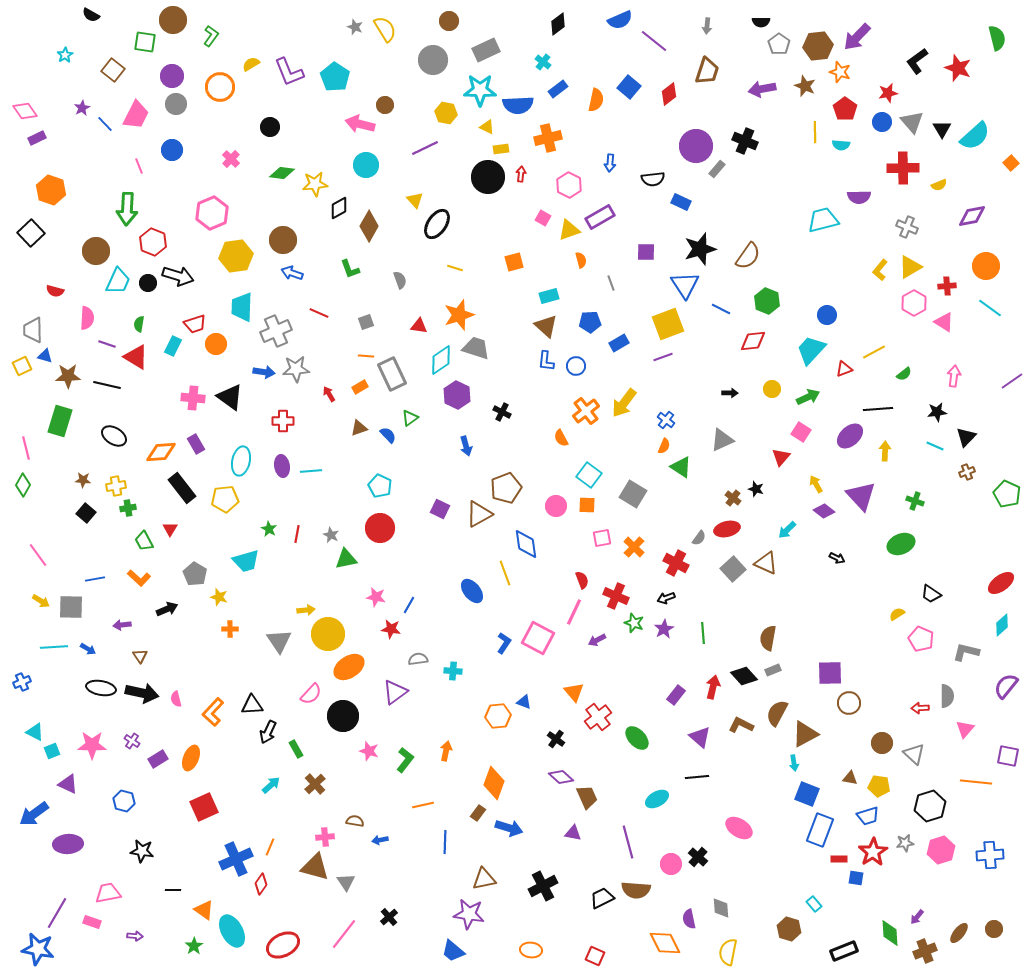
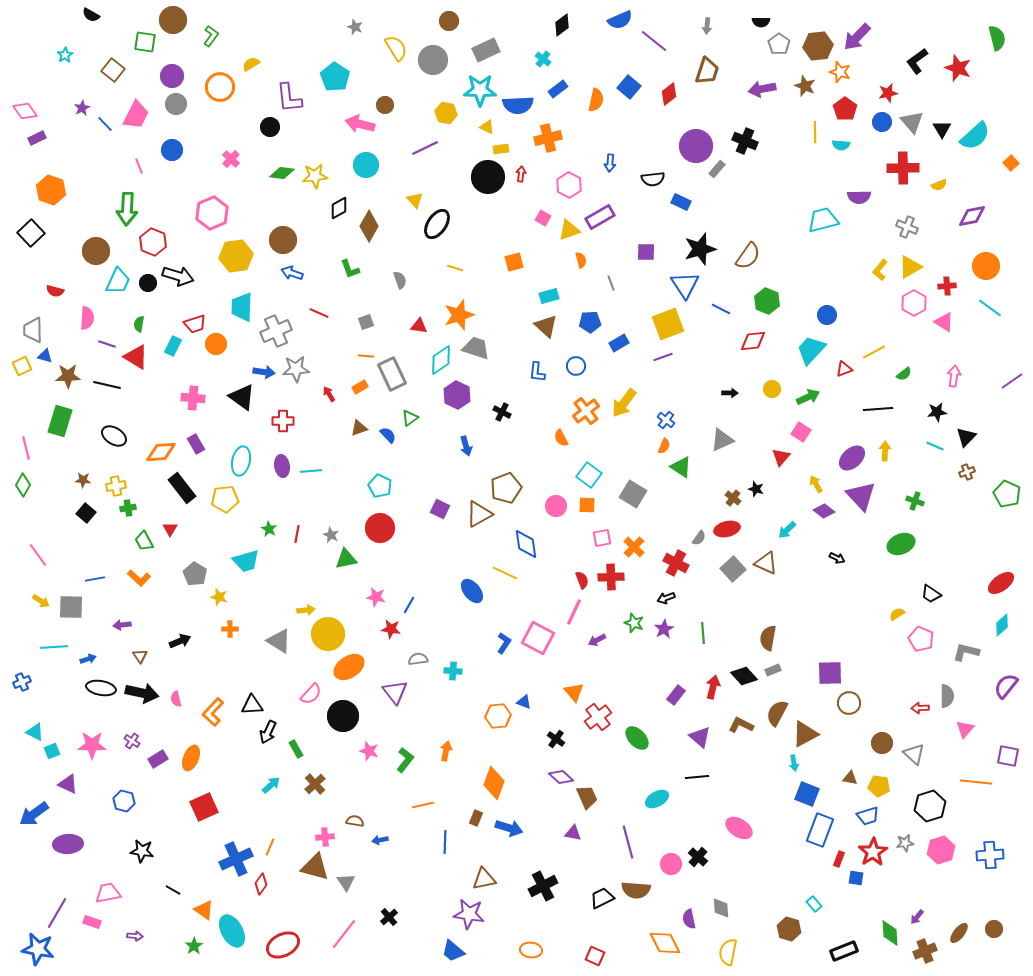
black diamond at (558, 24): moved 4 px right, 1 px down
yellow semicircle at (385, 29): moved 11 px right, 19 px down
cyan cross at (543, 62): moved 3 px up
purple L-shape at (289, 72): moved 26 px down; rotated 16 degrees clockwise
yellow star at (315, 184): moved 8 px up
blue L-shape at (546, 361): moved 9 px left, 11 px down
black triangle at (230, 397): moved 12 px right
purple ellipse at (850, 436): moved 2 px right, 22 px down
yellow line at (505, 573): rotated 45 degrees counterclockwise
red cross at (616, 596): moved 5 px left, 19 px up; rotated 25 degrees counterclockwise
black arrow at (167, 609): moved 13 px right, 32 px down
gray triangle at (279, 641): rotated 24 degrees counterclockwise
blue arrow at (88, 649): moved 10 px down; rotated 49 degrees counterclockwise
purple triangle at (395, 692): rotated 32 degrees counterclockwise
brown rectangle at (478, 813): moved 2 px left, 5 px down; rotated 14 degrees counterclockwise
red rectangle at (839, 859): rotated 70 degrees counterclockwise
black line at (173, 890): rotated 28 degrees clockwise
...
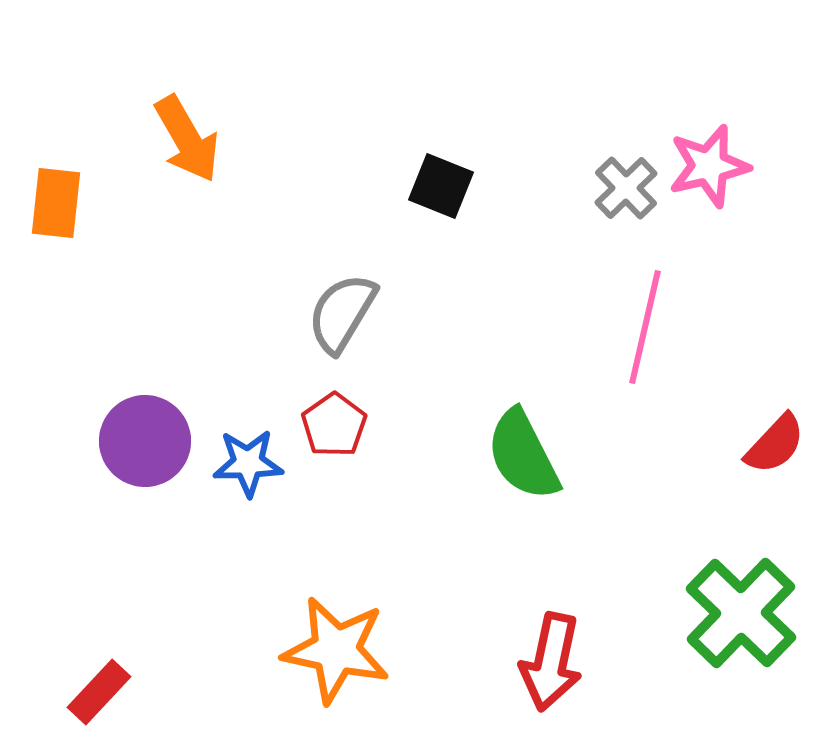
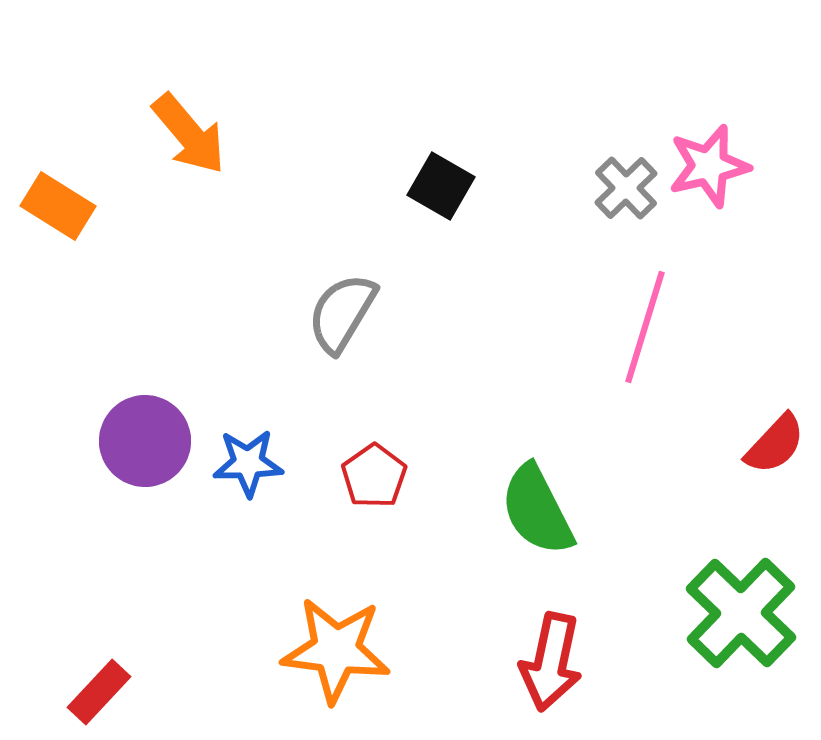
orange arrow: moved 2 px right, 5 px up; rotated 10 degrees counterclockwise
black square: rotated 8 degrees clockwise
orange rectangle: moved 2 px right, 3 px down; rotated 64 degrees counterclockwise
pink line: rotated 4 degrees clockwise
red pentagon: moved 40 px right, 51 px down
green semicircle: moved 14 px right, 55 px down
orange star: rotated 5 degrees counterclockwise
--
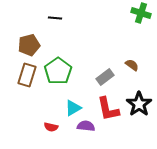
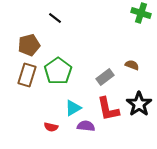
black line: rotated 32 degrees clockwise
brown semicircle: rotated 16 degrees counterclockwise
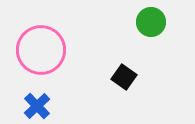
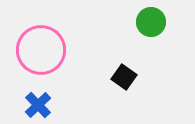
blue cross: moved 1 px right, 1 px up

What you should do:
A bare number is expected: how many lines above contain the word "cross"?

Solution to the problem:
3